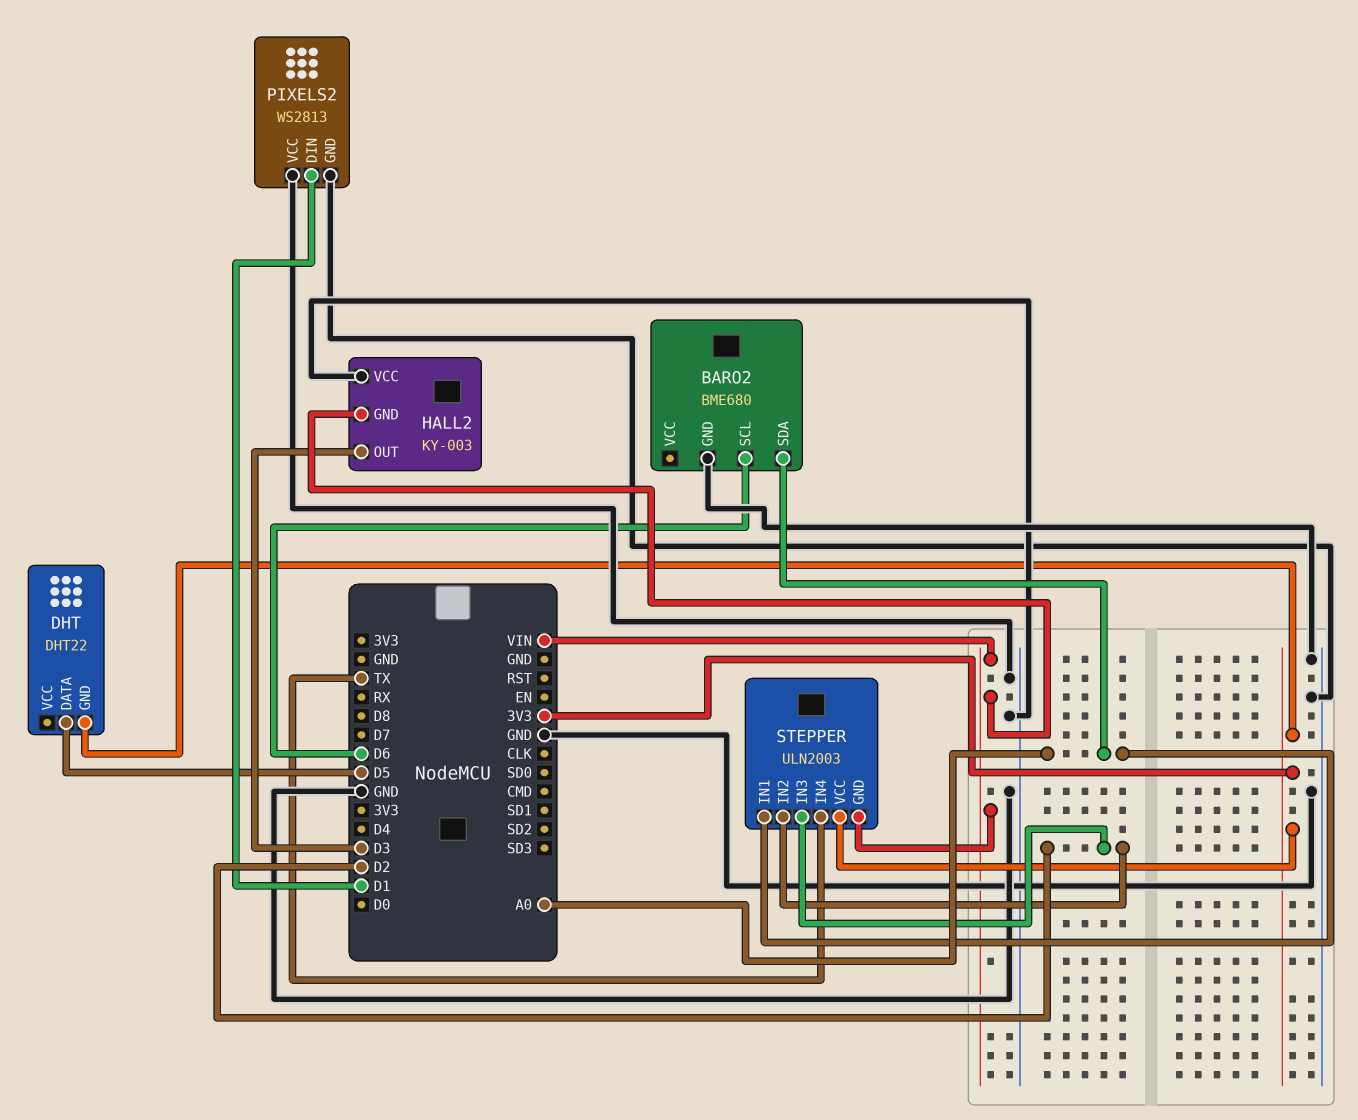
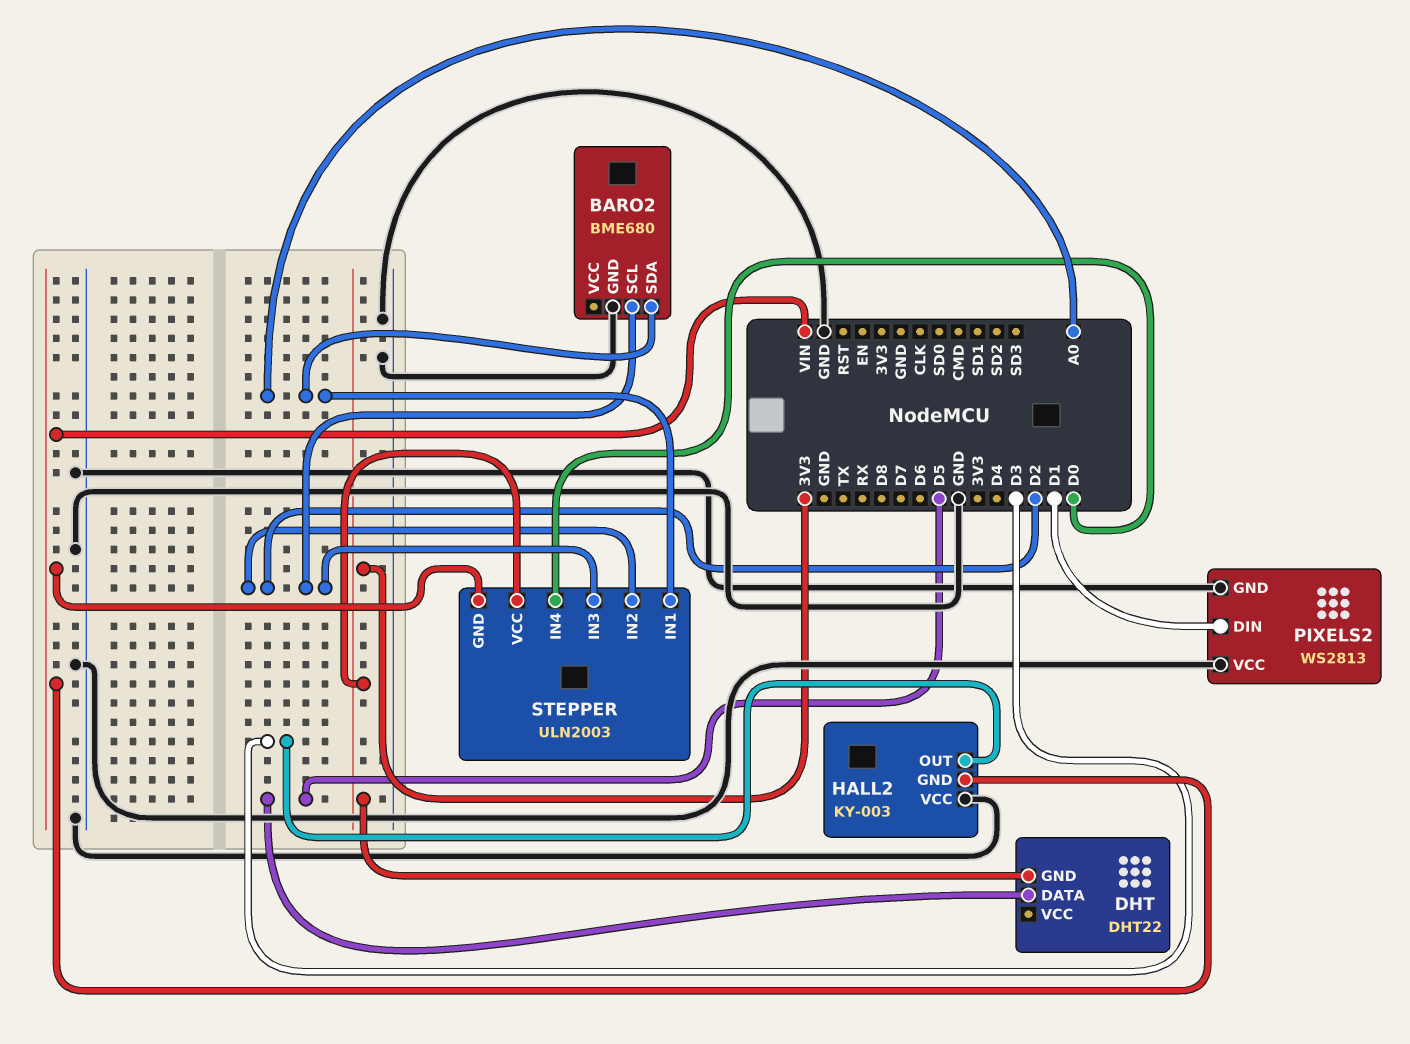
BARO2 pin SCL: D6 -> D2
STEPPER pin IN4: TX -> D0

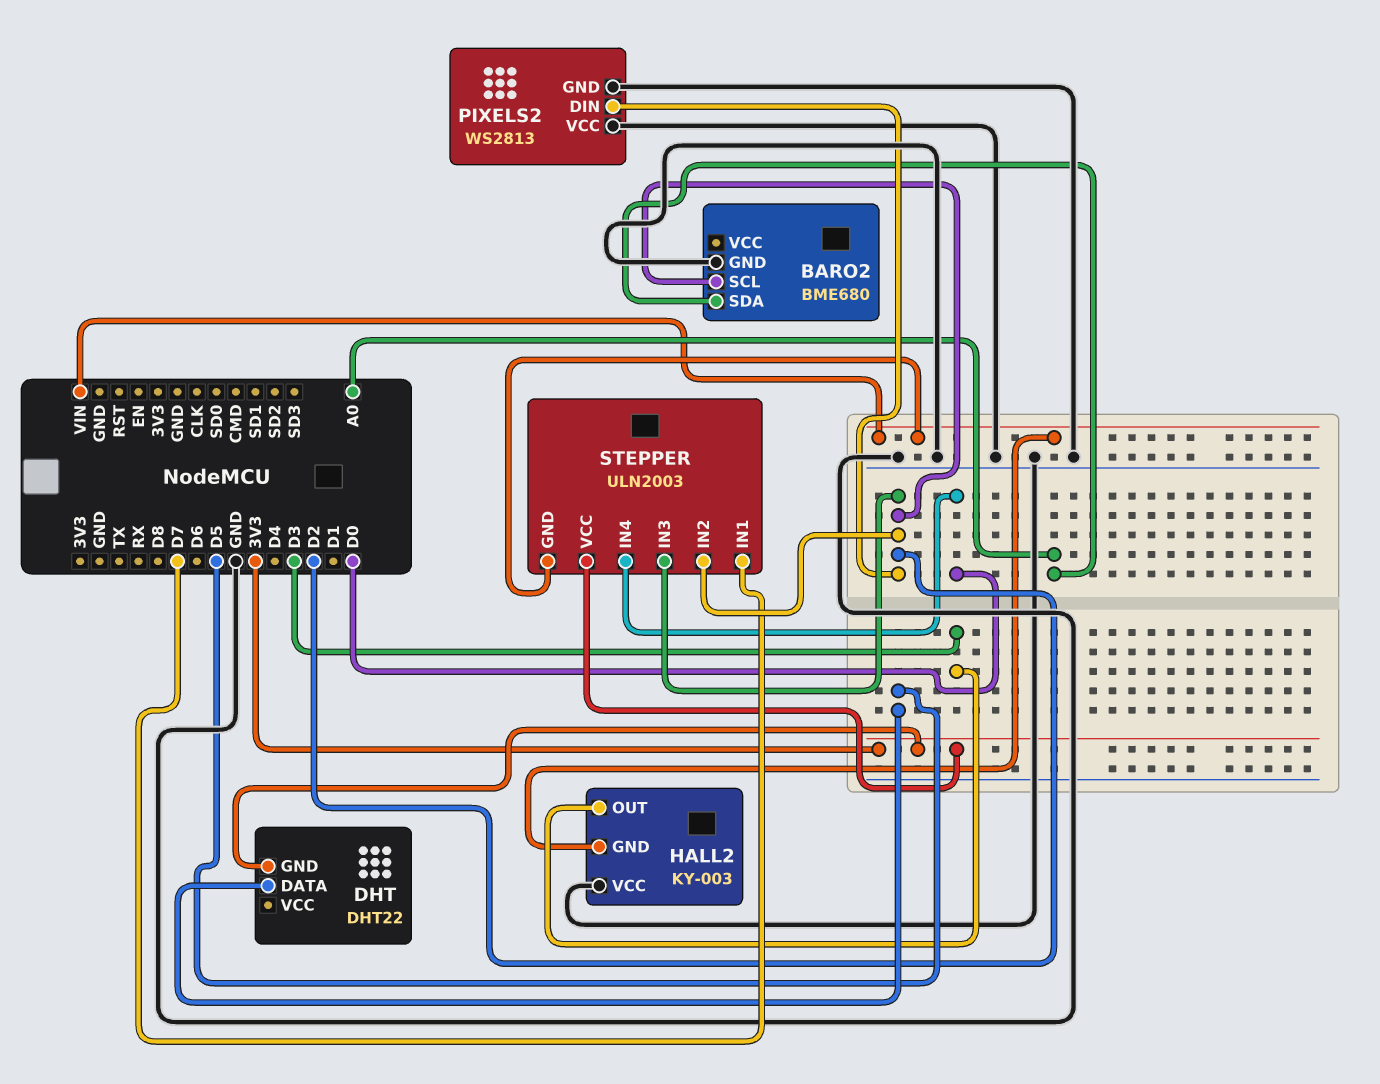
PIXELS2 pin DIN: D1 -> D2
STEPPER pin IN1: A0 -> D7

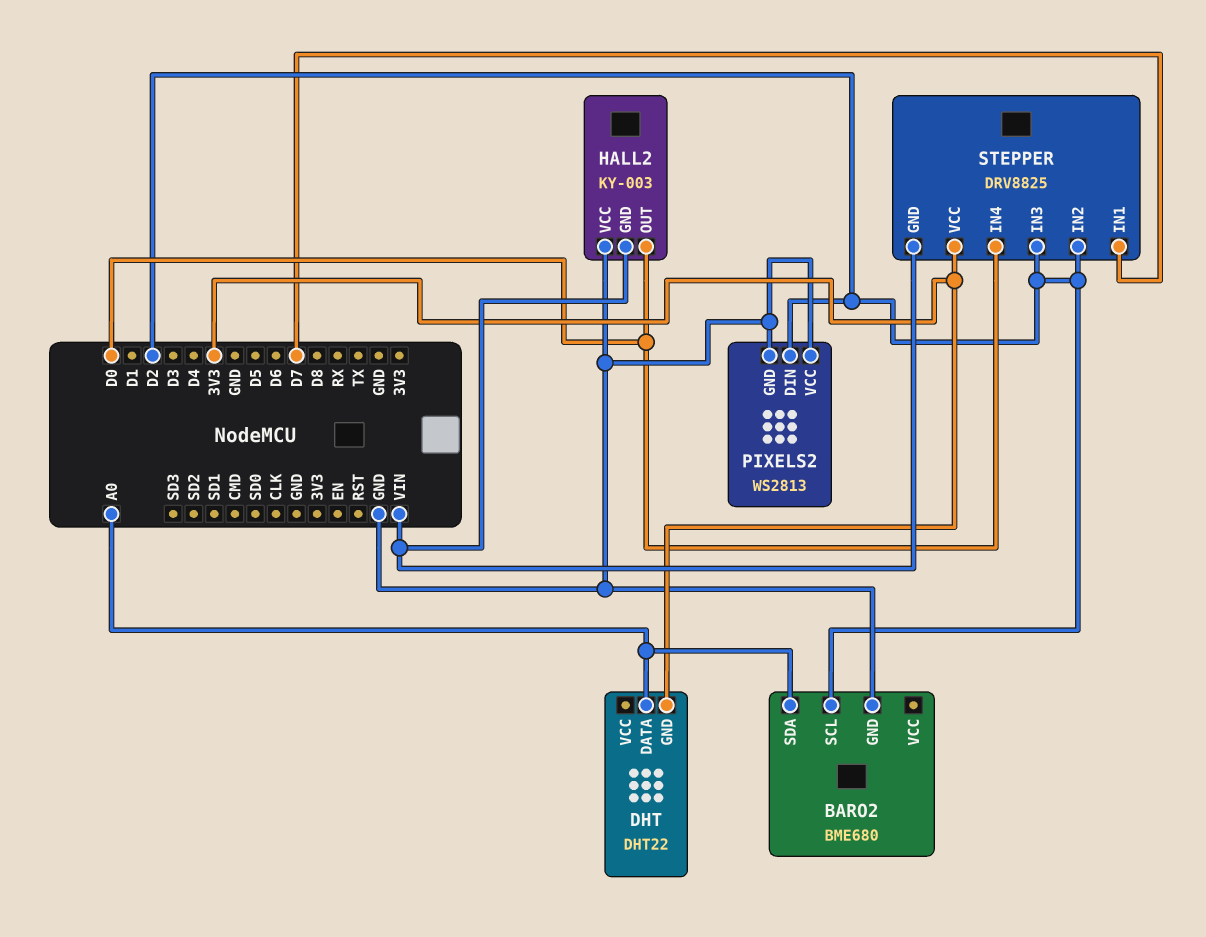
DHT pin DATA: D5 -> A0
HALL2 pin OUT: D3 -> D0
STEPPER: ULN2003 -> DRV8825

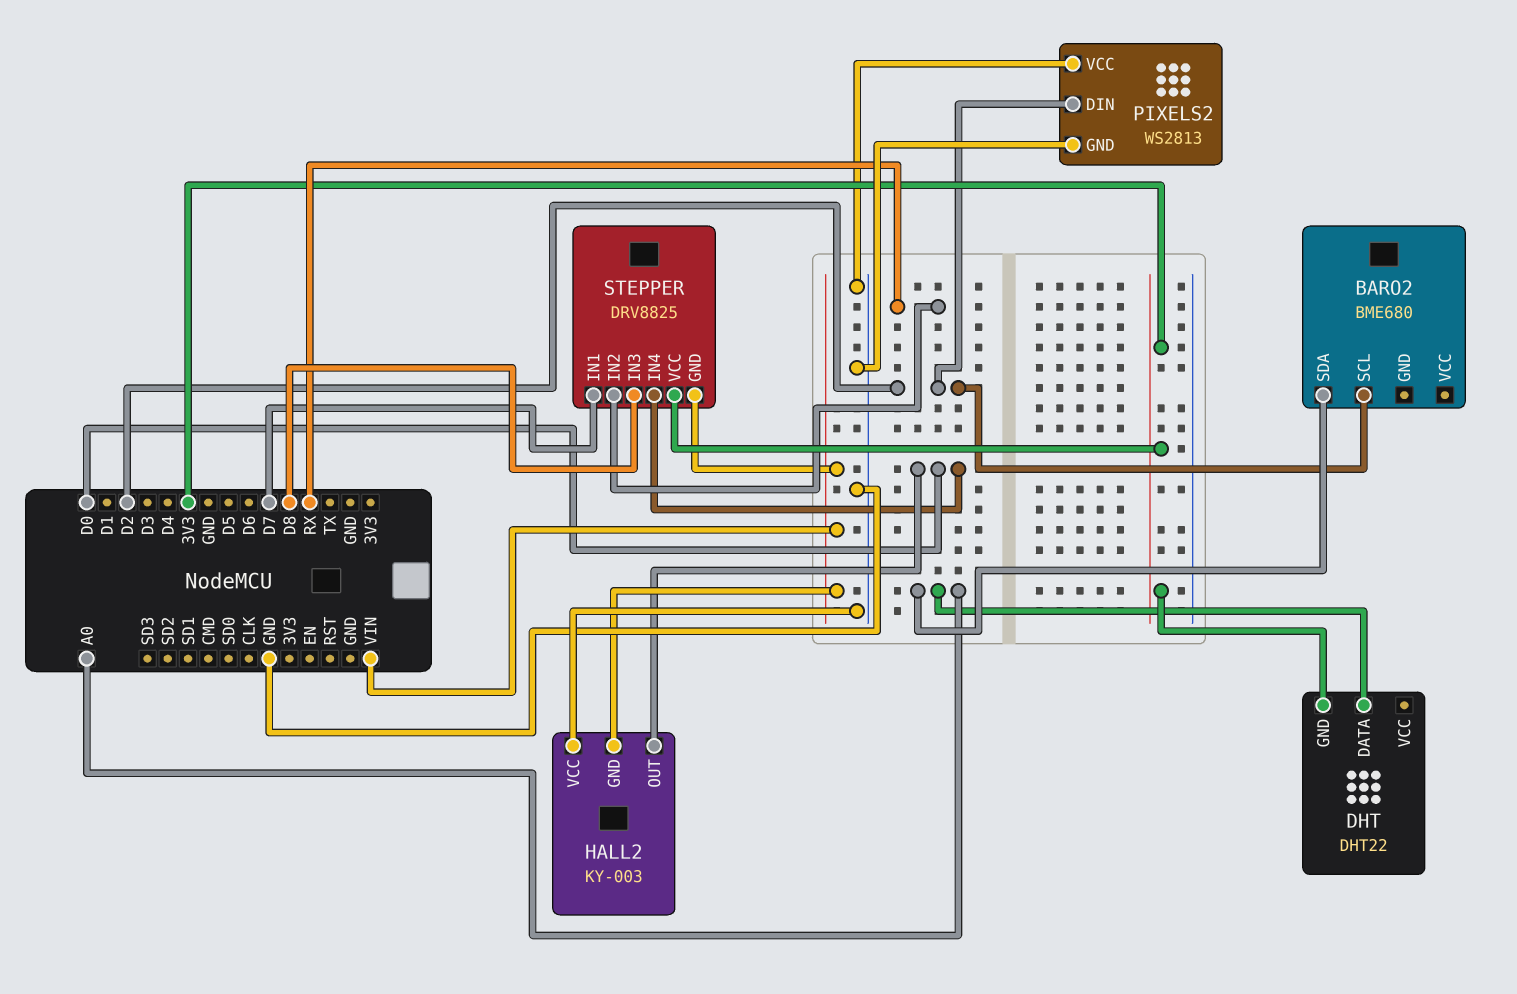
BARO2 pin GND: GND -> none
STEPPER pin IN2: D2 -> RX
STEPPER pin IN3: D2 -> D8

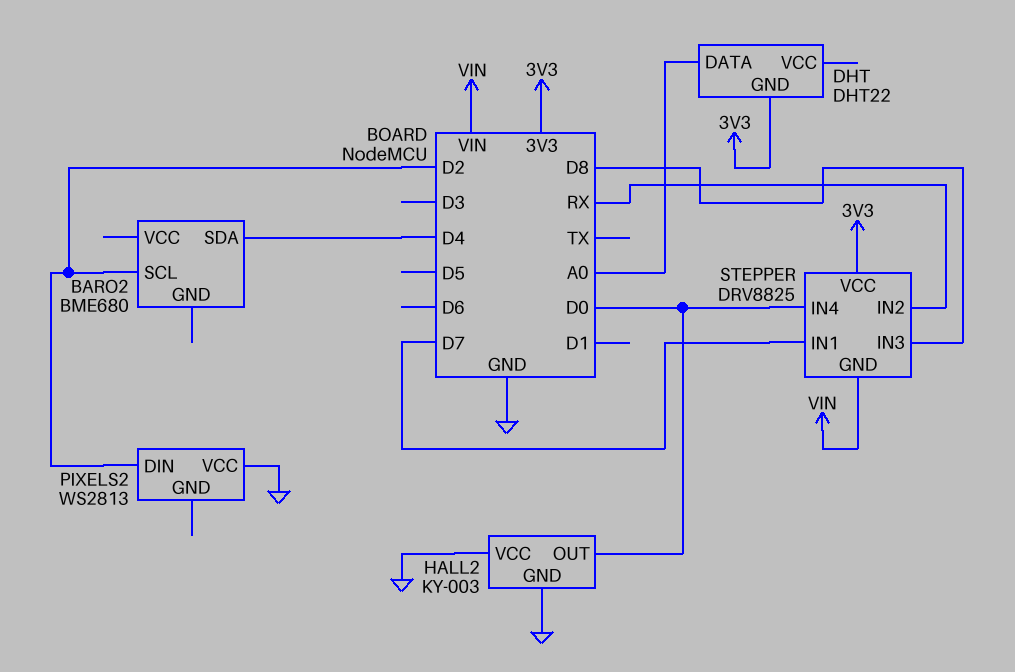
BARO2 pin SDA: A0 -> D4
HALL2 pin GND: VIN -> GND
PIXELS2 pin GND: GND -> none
---
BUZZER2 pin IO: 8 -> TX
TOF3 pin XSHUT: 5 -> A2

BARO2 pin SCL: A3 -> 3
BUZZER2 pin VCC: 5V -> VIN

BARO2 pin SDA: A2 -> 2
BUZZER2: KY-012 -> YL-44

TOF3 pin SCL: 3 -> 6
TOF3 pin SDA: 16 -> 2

[REQUIRED WORK]: The required reply is the count of lines in the entries above where the string "STEPPER" appears, and nothing more.

[SOLUTION]: 5